- _What you are asked to do_
The listing must be reproduced in full, exactly as it stands.

- _Given data_
....
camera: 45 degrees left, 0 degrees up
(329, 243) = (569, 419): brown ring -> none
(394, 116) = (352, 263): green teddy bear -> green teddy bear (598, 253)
....
- _Solution to this task_
camera: 45 degrees left, 0 degrees up
(329, 243) = (569, 419): brown ring -> none
(394, 116) = (352, 263): green teddy bear -> green teddy bear (598, 253)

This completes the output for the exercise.